## RECORDS
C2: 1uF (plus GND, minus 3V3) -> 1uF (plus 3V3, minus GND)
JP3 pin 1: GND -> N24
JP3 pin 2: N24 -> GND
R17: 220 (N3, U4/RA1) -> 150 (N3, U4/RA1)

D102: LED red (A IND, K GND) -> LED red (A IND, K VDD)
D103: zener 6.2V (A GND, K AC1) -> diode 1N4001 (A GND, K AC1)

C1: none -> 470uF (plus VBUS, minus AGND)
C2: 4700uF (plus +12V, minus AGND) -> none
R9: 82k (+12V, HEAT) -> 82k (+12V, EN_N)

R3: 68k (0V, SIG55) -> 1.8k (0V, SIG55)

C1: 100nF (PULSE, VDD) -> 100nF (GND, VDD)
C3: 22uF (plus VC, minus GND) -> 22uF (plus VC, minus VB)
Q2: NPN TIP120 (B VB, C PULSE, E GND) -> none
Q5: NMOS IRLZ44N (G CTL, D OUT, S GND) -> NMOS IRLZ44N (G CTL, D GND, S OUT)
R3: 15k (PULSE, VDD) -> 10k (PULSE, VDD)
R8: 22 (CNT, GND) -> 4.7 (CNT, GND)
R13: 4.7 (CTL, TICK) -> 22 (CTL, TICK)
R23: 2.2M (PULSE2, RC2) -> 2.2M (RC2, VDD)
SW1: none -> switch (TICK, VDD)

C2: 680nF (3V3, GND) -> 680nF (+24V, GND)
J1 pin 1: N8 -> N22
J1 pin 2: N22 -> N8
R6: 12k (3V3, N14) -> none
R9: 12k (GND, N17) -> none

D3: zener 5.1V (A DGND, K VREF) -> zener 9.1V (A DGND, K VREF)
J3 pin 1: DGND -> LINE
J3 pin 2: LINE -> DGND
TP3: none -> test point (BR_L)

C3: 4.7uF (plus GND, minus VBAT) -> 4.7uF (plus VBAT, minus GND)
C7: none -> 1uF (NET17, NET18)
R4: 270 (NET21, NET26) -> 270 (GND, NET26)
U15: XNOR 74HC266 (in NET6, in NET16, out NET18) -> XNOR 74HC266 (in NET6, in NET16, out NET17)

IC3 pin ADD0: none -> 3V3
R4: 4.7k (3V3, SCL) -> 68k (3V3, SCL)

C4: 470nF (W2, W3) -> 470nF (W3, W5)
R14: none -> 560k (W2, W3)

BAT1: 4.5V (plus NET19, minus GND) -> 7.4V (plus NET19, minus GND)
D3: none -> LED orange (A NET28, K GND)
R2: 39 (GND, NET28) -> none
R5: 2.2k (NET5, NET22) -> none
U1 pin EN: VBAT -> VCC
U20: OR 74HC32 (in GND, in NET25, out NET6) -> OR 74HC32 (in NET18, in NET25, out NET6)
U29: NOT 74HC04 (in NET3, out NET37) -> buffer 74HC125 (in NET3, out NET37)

## WORK REQUEST
Set down, unchanged, only those lines above that fall between the line with "J3 pin 1: DGND -> LINE" and the line with "R14: none -> 560k (W2, W3)", the two end lines included.

## RESULT OF THIS TASK
J3 pin 1: DGND -> LINE
J3 pin 2: LINE -> DGND
TP3: none -> test point (BR_L)

C3: 4.7uF (plus GND, minus VBAT) -> 4.7uF (plus VBAT, minus GND)
C7: none -> 1uF (NET17, NET18)
R4: 270 (NET21, NET26) -> 270 (GND, NET26)
U15: XNOR 74HC266 (in NET6, in NET16, out NET18) -> XNOR 74HC266 (in NET6, in NET16, out NET17)

IC3 pin ADD0: none -> 3V3
R4: 4.7k (3V3, SCL) -> 68k (3V3, SCL)

C4: 470nF (W2, W3) -> 470nF (W3, W5)
R14: none -> 560k (W2, W3)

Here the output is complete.